» What you have to do
Write out the records in full and without alteration, setting aside their pictures.

(Dataset records)
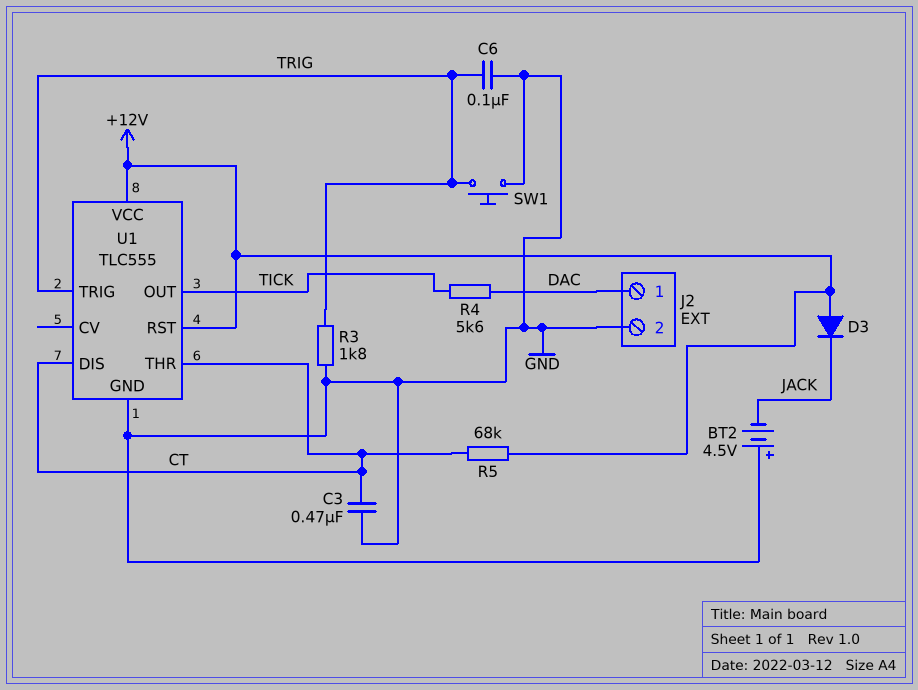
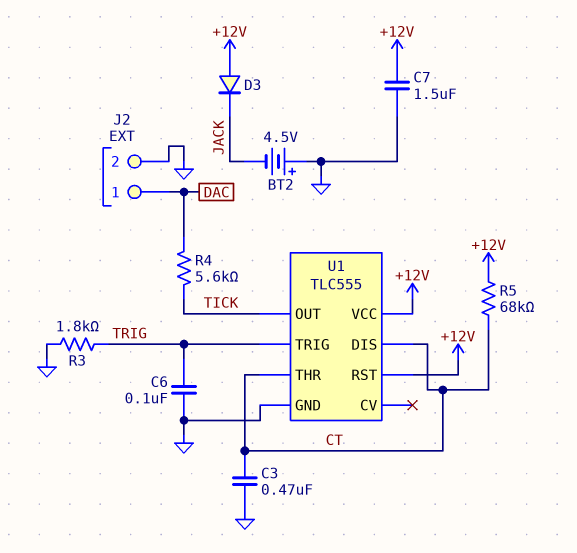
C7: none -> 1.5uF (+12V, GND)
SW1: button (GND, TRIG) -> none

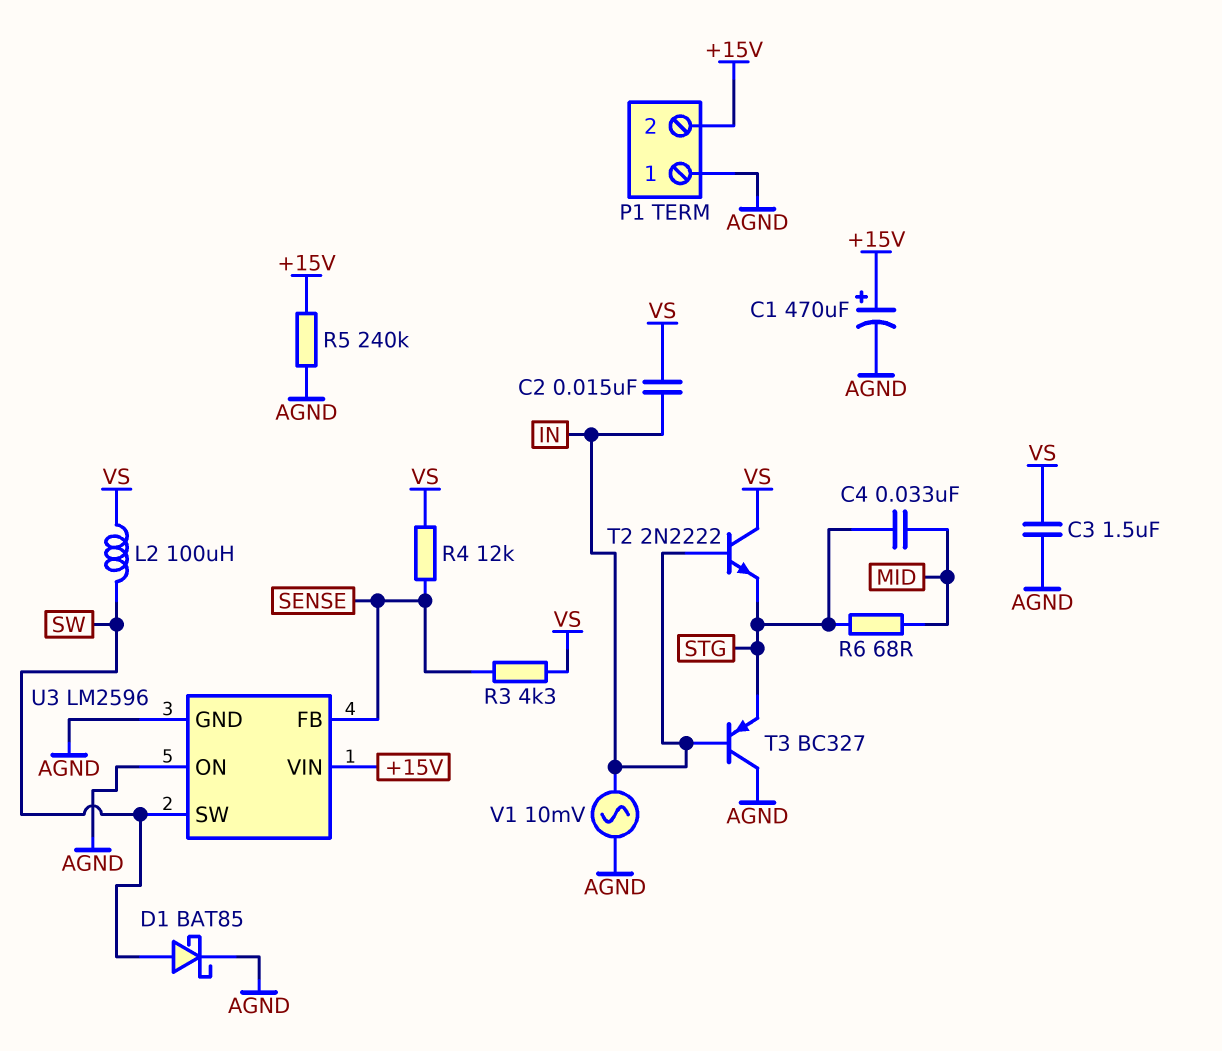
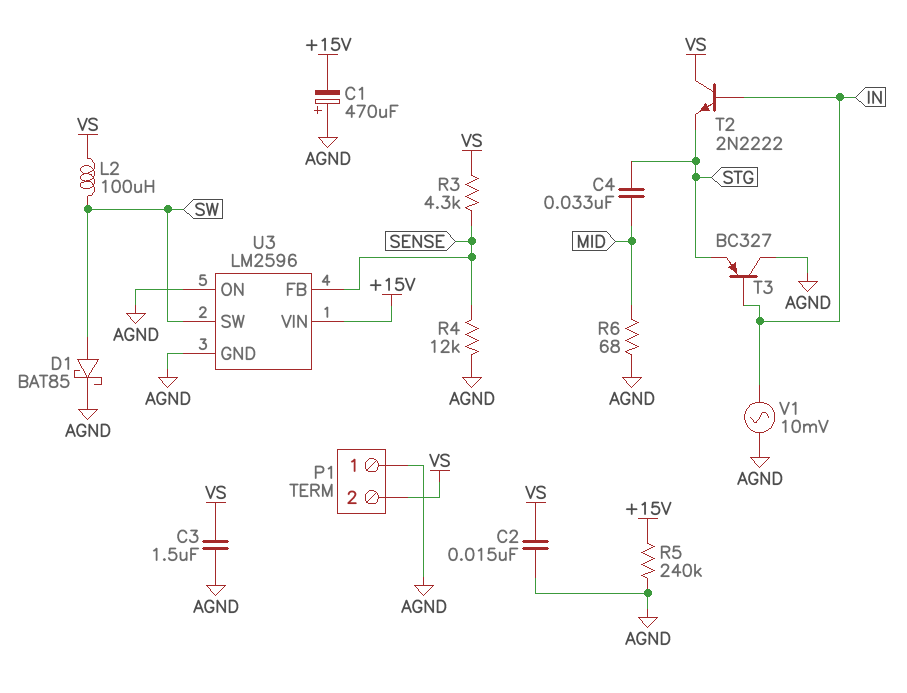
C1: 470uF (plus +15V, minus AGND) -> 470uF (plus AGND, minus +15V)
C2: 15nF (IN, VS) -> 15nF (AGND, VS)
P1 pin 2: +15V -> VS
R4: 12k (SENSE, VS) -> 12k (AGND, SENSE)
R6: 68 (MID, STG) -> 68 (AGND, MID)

» Result of the exercise
C7: none -> 1.5uF (+12V, GND)
SW1: button (GND, TRIG) -> none

C1: 470uF (plus +15V, minus AGND) -> 470uF (plus AGND, minus +15V)
C2: 15nF (IN, VS) -> 15nF (AGND, VS)
P1 pin 2: +15V -> VS
R4: 12k (SENSE, VS) -> 12k (AGND, SENSE)
R6: 68 (MID, STG) -> 68 (AGND, MID)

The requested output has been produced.